EXERCISE INPUTS —
* * * * *

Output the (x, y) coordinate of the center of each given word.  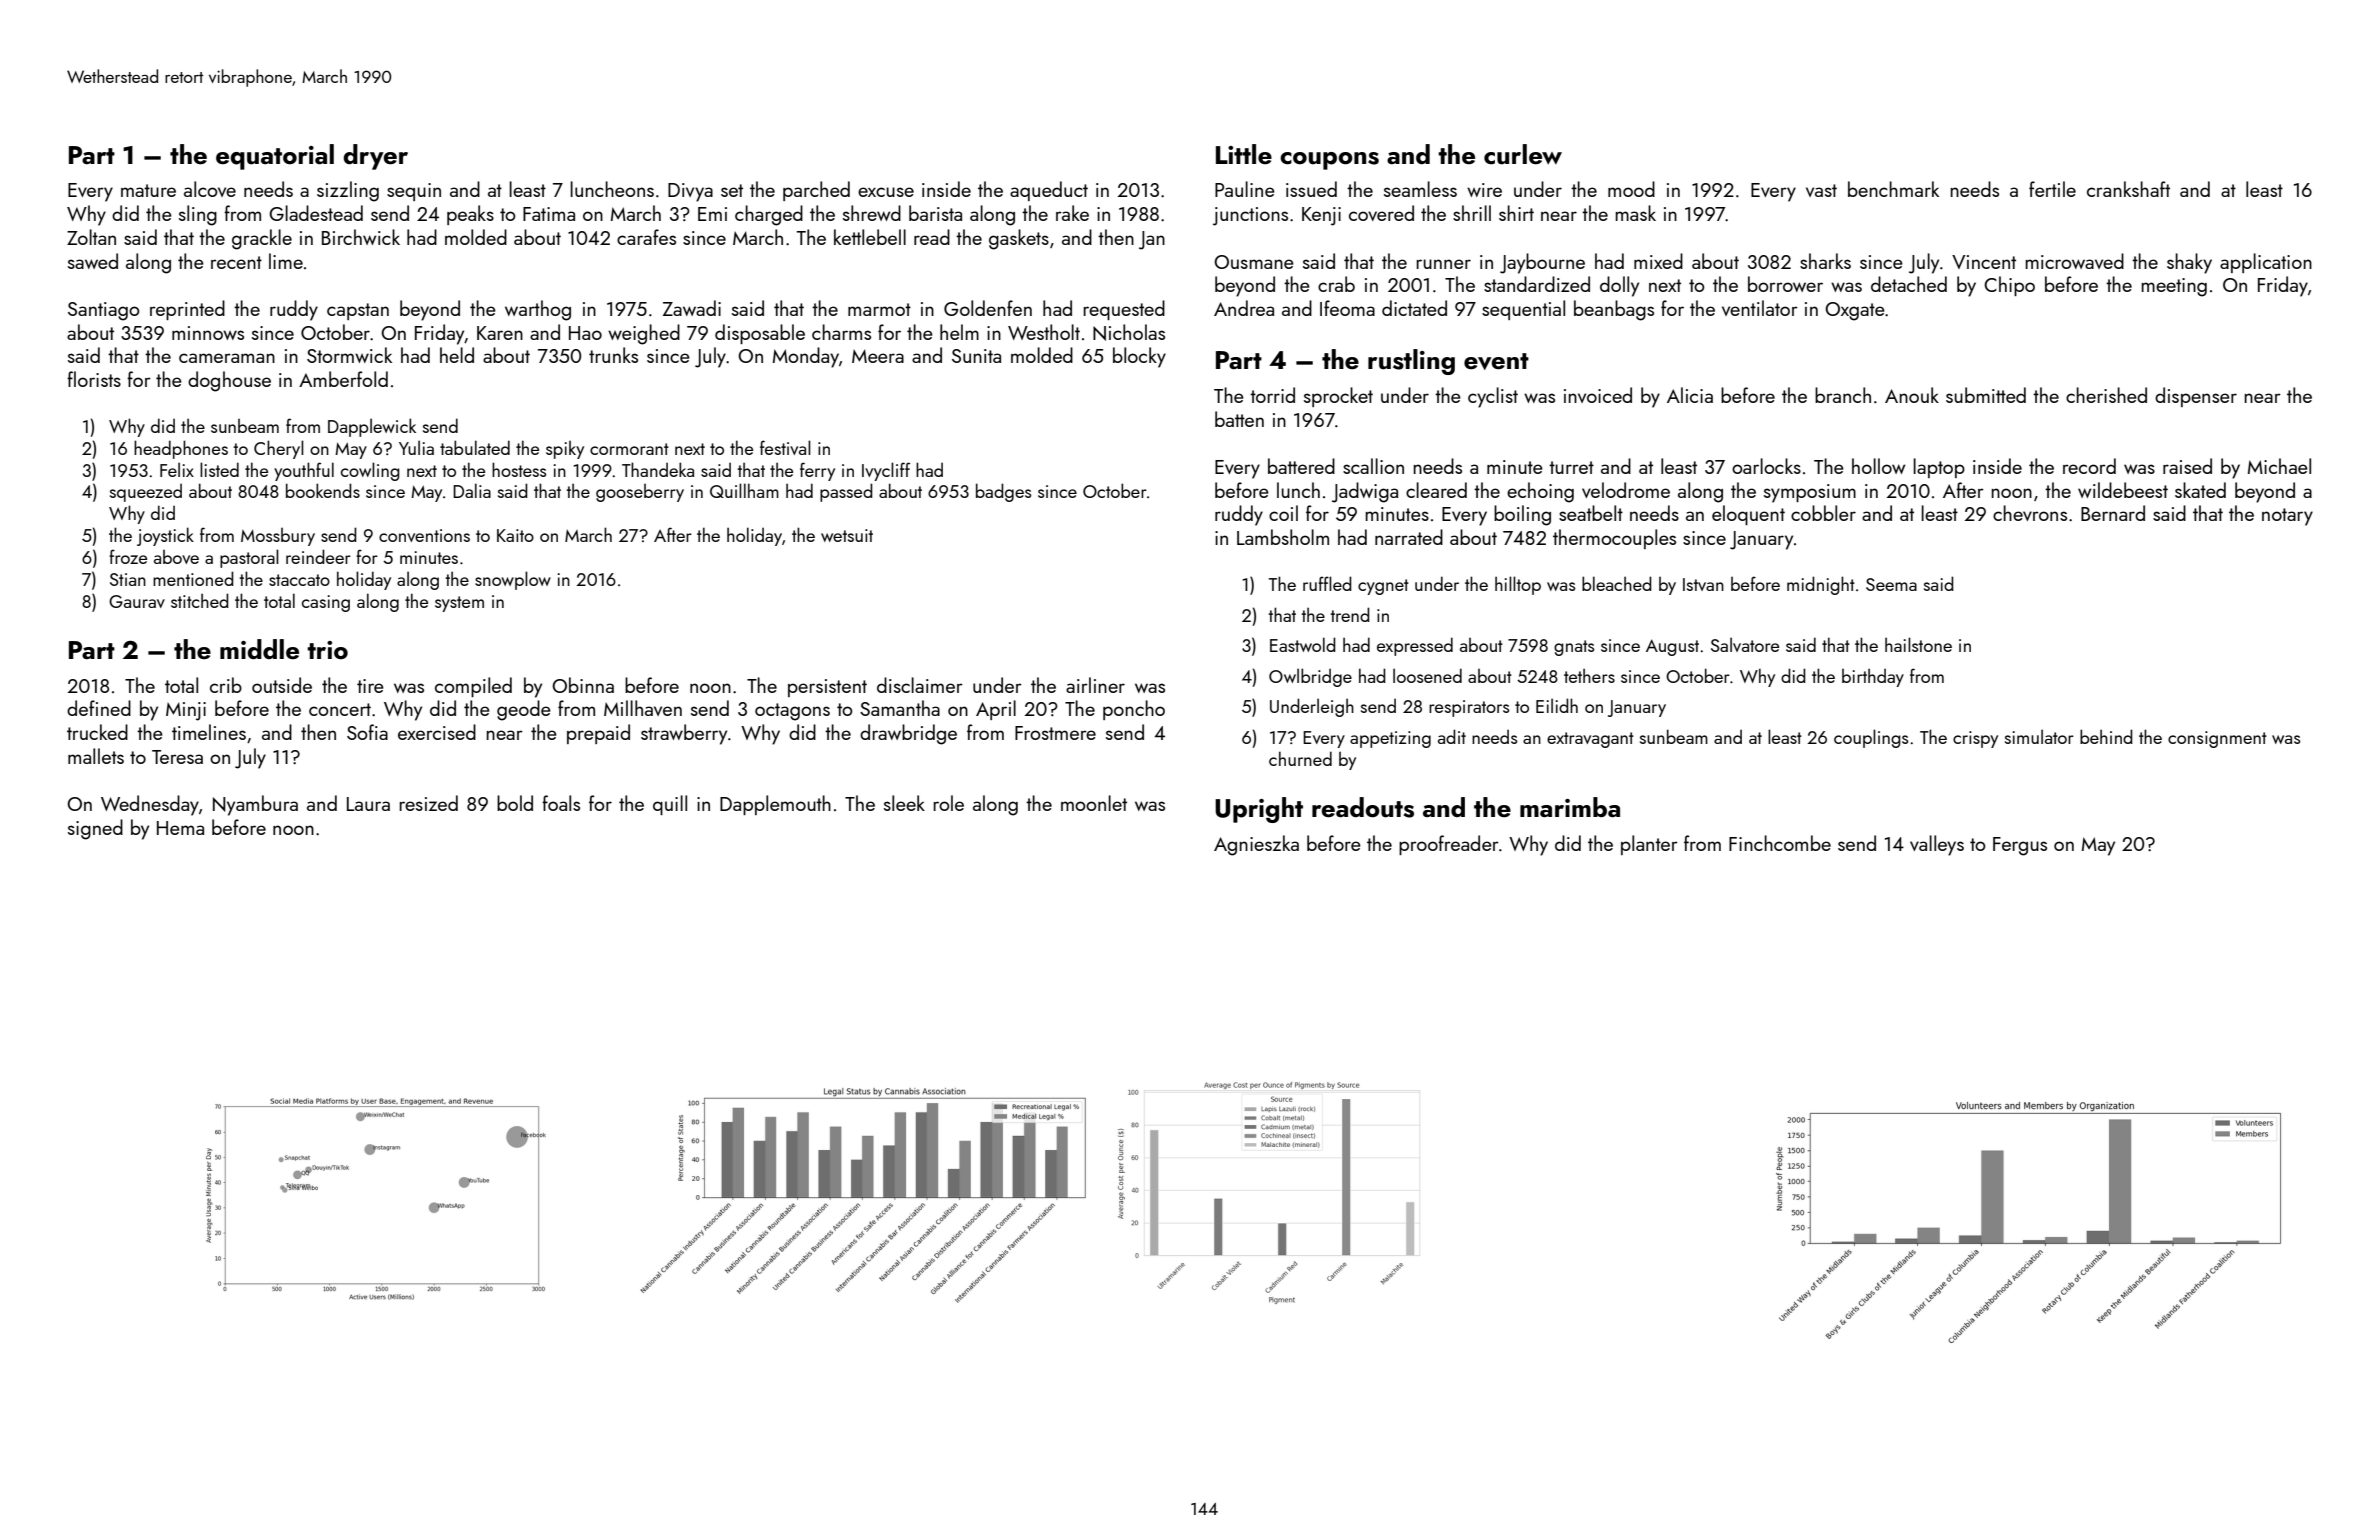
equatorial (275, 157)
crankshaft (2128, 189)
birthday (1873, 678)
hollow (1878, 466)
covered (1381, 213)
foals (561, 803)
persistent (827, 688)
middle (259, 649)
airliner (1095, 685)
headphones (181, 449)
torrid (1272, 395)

* * * * *

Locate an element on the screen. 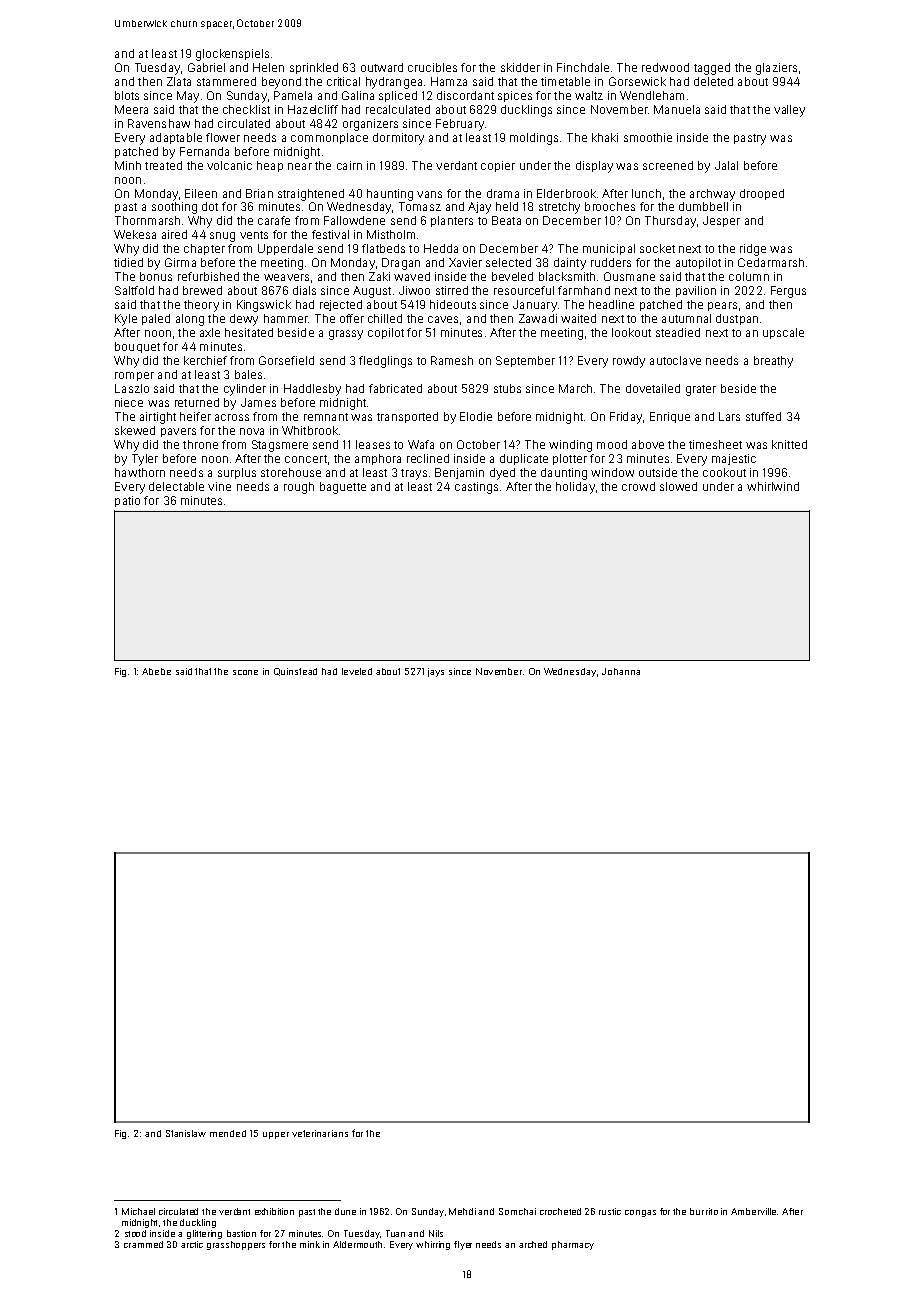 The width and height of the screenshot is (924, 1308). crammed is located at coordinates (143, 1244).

* * * * *

PROBLEM REQUIREMENTS — Rewrite the listing between the lines holding "Output the (x, y)" and "torrid (1272, 395)", inclusive, shifting each coordinate in the answers by adding 99 to both of its numbers. Leave the pictures out.

ANSWER BELOW —
Output the (x, y) coordinate of the center of each given word.  
equatorial (374, 256)
crankshaft (2227, 288)
birthday (1972, 777)
hollow (1977, 565)
covered (1480, 312)
foals (660, 902)
persistent (926, 787)
middle (358, 748)
airliner (1194, 784)
headphones (280, 548)
torrid (1371, 494)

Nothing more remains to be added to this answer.